## start RECORDS TO PROCESS

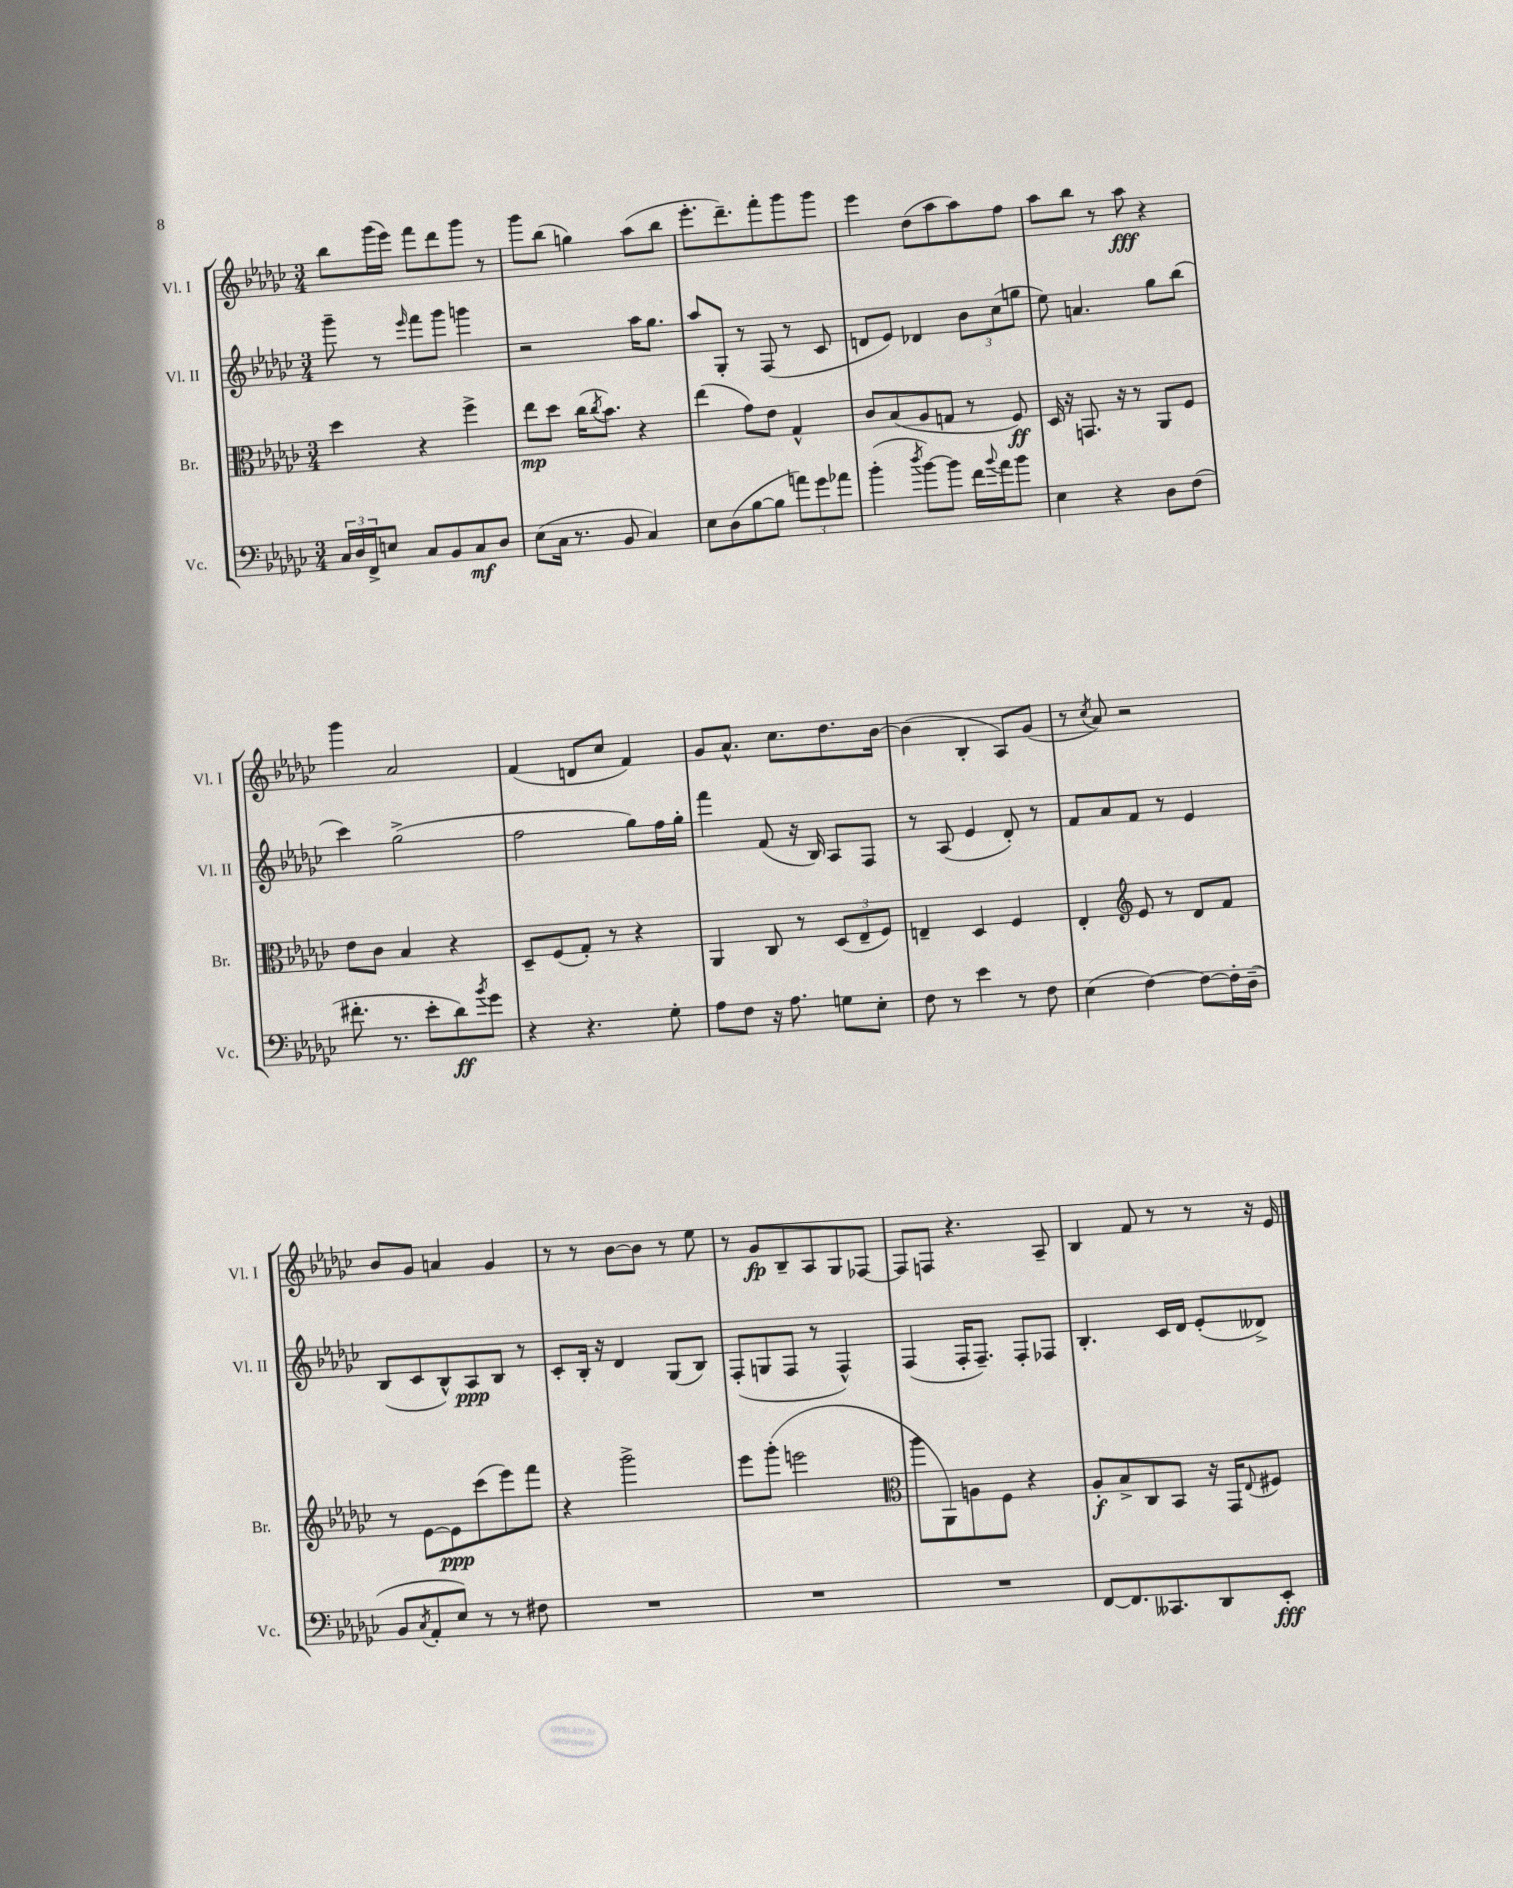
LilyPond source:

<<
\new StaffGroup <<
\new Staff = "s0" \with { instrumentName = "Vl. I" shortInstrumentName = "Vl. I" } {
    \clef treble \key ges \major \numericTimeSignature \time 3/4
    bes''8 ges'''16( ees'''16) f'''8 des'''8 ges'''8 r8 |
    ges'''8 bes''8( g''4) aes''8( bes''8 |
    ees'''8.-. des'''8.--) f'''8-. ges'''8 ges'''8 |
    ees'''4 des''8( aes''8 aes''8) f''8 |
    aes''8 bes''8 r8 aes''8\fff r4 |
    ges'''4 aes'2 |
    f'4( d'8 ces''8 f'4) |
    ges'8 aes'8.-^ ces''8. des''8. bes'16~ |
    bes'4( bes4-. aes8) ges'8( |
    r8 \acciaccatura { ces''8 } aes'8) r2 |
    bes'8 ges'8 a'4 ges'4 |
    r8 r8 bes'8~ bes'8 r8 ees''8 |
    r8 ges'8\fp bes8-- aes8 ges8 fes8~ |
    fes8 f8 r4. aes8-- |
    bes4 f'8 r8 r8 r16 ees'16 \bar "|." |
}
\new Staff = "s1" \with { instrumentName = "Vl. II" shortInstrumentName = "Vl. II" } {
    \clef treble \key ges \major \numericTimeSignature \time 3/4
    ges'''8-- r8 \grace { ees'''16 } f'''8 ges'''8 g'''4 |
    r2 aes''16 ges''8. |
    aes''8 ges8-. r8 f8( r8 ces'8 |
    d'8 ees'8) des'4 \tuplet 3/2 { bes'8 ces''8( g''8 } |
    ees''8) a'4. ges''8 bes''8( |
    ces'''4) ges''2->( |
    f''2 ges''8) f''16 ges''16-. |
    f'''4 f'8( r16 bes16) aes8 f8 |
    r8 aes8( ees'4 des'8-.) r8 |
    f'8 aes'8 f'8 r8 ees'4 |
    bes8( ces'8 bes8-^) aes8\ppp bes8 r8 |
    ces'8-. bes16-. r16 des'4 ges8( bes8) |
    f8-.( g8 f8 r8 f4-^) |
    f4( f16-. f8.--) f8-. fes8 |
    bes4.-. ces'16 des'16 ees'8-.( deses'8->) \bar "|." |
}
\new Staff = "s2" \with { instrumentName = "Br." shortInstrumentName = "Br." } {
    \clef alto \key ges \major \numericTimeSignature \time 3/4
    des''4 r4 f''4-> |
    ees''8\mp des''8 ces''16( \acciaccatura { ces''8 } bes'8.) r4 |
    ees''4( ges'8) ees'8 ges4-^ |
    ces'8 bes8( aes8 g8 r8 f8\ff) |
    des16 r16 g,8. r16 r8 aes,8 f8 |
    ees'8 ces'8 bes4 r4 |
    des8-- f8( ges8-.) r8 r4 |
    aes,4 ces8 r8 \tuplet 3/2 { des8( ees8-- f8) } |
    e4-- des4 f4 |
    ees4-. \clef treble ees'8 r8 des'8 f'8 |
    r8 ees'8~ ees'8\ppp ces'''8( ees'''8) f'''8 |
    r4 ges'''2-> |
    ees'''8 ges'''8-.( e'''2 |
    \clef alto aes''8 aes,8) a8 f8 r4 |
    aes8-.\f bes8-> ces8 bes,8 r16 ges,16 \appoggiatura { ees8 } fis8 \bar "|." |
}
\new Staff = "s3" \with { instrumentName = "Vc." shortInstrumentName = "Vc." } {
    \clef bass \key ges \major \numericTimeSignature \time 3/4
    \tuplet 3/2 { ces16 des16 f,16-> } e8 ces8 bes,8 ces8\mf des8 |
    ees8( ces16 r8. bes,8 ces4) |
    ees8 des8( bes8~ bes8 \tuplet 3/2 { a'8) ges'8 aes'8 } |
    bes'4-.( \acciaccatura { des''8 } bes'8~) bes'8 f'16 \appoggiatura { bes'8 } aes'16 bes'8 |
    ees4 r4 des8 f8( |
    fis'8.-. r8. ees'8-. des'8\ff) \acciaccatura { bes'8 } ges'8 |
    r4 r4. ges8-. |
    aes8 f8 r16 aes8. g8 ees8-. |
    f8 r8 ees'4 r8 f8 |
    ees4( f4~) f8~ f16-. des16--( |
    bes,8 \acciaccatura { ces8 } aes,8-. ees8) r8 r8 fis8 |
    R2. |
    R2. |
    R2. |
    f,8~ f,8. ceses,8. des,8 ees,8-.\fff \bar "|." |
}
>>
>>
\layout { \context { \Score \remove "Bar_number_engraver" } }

## end RECORDS TO PROCESS
## start RECORDS TO PROCESS

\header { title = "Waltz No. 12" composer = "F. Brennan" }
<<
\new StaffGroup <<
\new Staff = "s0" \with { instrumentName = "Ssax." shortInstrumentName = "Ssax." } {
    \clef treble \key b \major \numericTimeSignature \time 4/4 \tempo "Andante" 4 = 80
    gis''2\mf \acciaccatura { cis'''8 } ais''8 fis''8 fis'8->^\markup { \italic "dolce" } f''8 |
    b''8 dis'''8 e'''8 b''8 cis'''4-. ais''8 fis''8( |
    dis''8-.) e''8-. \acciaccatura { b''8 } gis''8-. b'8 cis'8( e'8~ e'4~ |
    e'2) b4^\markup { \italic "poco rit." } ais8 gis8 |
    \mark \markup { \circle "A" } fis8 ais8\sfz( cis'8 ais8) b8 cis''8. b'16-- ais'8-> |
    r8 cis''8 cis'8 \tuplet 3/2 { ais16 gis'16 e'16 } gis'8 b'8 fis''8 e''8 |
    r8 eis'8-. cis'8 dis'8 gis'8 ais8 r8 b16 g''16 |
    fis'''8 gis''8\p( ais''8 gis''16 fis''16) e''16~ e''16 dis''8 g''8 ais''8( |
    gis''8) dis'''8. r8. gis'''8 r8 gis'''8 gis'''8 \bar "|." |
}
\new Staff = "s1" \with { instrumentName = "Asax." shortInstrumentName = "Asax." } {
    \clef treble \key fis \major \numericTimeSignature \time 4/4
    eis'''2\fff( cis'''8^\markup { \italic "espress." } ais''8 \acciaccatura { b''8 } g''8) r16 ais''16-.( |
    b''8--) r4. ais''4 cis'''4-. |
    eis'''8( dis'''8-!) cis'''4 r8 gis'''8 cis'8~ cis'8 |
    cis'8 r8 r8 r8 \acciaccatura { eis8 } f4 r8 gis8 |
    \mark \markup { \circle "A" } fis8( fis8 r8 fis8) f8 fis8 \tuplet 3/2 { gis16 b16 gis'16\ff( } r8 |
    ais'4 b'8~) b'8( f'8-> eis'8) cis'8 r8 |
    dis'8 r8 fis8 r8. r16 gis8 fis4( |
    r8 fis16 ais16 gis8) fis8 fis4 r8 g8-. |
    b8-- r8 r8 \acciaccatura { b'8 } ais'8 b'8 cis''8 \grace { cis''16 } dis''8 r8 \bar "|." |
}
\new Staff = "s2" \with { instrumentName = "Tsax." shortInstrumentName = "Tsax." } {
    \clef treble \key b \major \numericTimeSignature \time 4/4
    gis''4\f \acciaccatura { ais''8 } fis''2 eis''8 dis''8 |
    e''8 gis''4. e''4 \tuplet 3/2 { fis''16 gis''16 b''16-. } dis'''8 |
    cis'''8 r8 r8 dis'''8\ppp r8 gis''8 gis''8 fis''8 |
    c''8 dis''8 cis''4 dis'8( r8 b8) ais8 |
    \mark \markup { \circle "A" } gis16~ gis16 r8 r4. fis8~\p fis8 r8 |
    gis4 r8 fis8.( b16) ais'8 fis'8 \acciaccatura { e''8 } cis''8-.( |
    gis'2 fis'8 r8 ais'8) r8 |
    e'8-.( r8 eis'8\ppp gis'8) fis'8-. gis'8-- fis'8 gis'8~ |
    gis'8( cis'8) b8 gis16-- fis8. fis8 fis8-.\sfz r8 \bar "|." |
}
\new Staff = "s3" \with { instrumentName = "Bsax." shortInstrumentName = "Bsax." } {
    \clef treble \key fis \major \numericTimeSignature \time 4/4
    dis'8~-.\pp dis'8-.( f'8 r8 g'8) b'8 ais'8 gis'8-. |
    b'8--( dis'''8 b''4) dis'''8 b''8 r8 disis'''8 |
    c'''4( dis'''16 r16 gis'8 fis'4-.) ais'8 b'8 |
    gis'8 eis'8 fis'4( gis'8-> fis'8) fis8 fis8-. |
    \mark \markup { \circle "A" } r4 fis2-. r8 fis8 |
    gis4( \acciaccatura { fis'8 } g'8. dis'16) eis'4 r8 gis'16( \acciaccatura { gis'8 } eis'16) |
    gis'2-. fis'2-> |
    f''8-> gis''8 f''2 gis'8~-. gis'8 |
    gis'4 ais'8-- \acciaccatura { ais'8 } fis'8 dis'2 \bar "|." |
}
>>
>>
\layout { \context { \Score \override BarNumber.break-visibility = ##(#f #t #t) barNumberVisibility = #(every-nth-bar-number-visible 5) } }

## end RECORDS TO PROCESS

→ **STATED EXERCISE**:
Please count the lines in the records above that contain the string "context", where case counts, and give only that number.

→ **FINAL RESULT**:
2